» **Exercise objective**: Take the lines in the listing below from the line with "nothing => alarm clock/gray <422,187>" up to and including the line with "alarm clock/gray <211,266>" and set them down exactly, skipping pictures and adding nothing.

» **Data supplied**:

____________

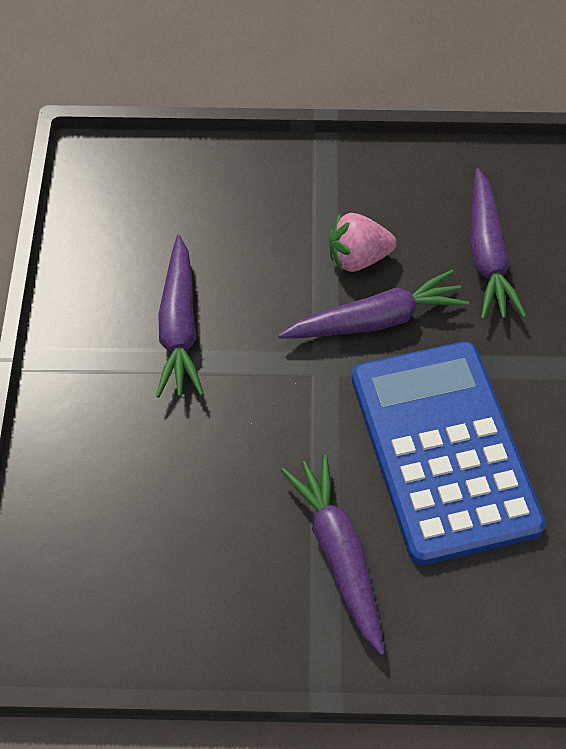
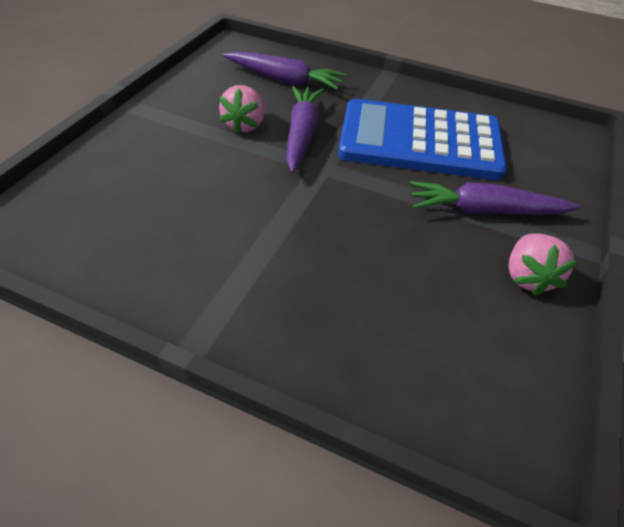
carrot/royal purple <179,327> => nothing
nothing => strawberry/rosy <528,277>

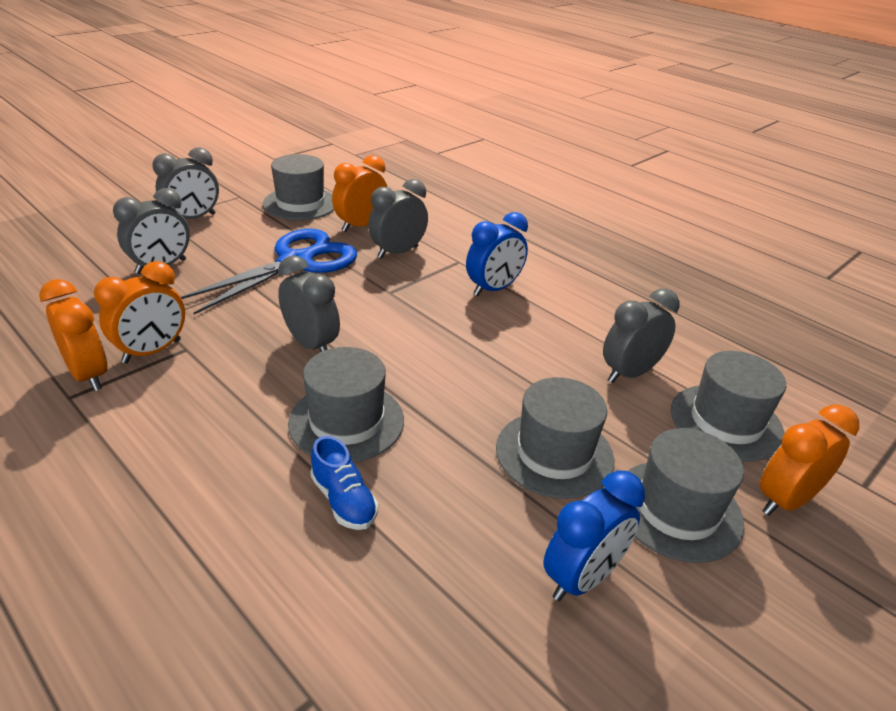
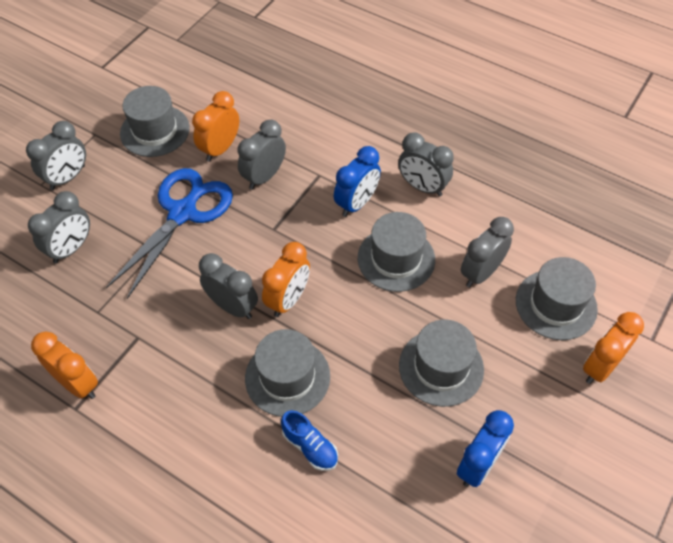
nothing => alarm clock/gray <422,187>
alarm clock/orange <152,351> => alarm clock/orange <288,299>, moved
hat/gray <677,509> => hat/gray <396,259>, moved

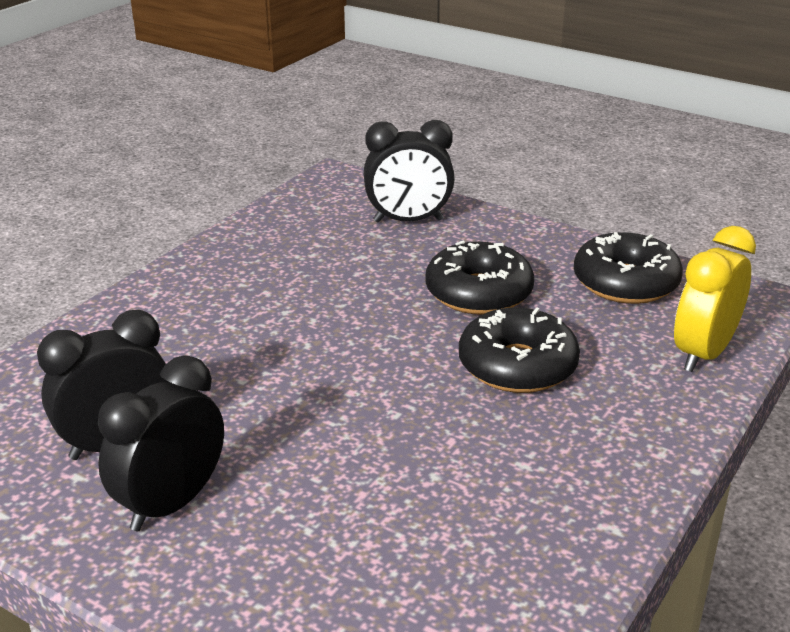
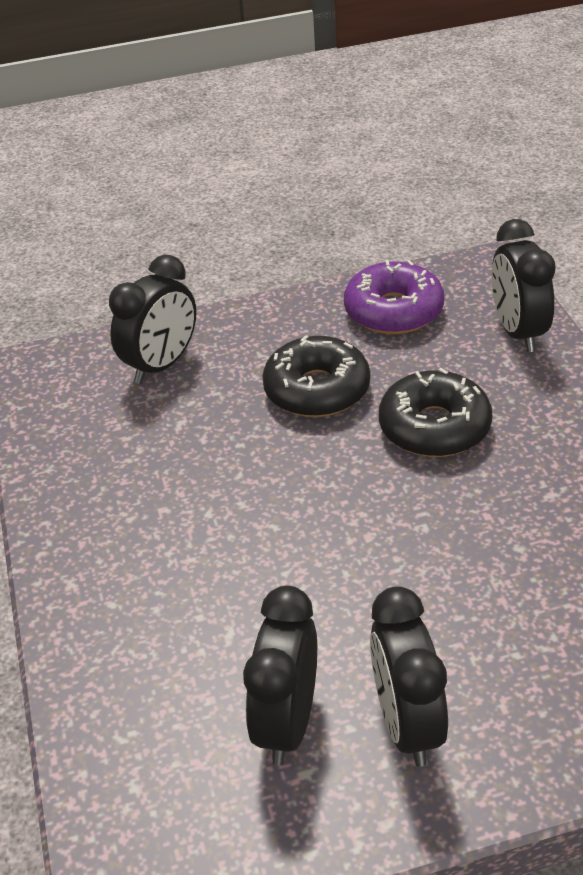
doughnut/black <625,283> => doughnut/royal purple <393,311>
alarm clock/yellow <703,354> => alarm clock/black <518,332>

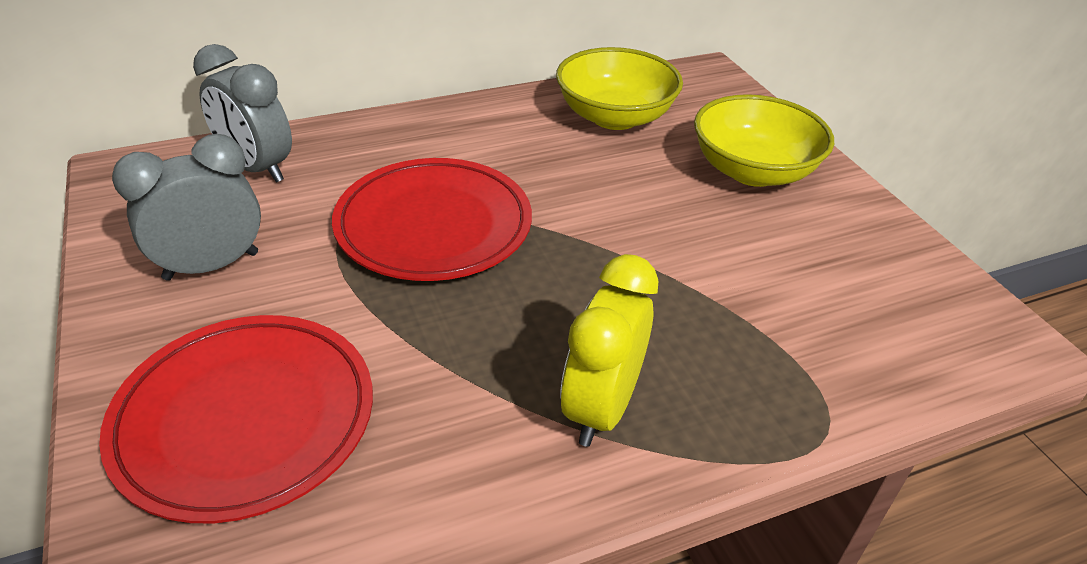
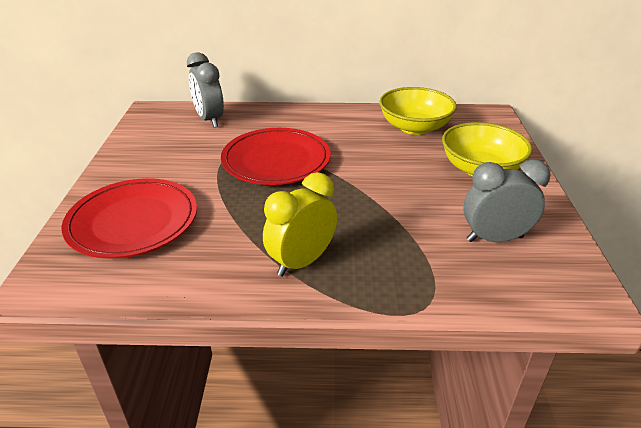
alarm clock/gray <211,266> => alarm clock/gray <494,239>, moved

____________

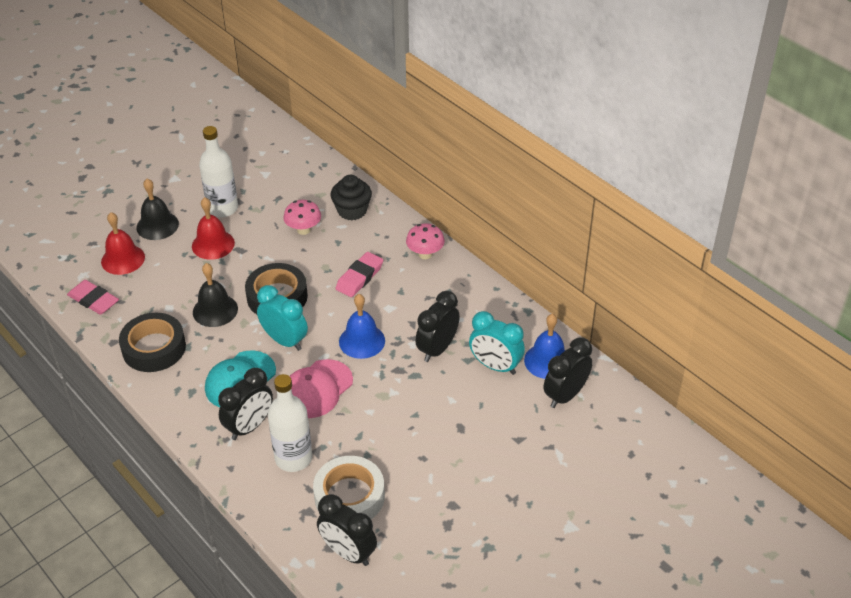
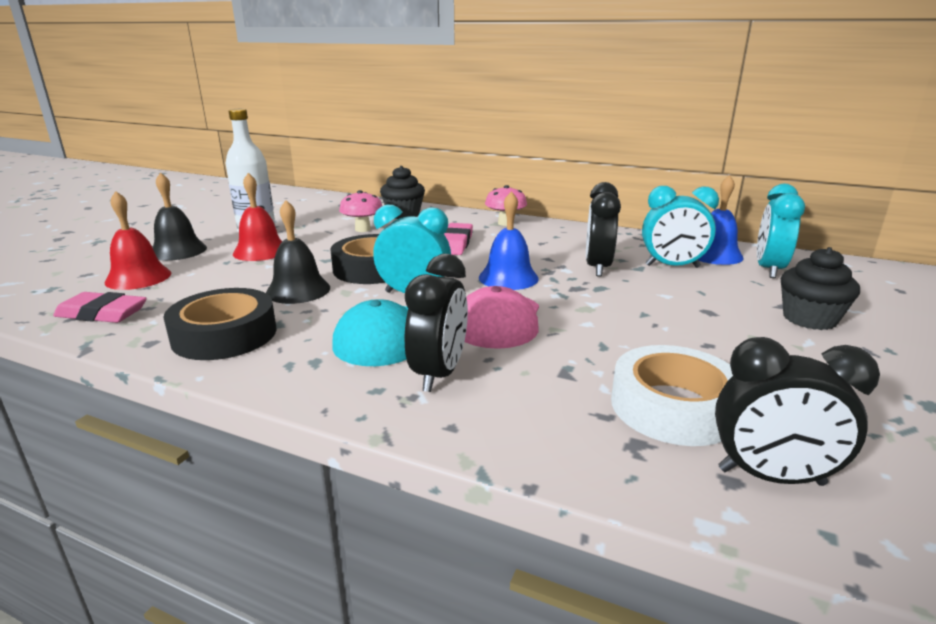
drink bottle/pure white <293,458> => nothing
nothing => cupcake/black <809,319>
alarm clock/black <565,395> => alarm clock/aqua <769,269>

____________

» **Solution to the problem**:
nothing => alarm clock/gray <422,187>
alarm clock/orange <152,351> => alarm clock/orange <288,299>, moved
hat/gray <677,509> => hat/gray <396,259>, moved

doughnut/black <625,283> => doughnut/royal purple <393,311>
alarm clock/yellow <703,354> => alarm clock/black <518,332>

alarm clock/gray <211,266> => alarm clock/gray <494,239>, moved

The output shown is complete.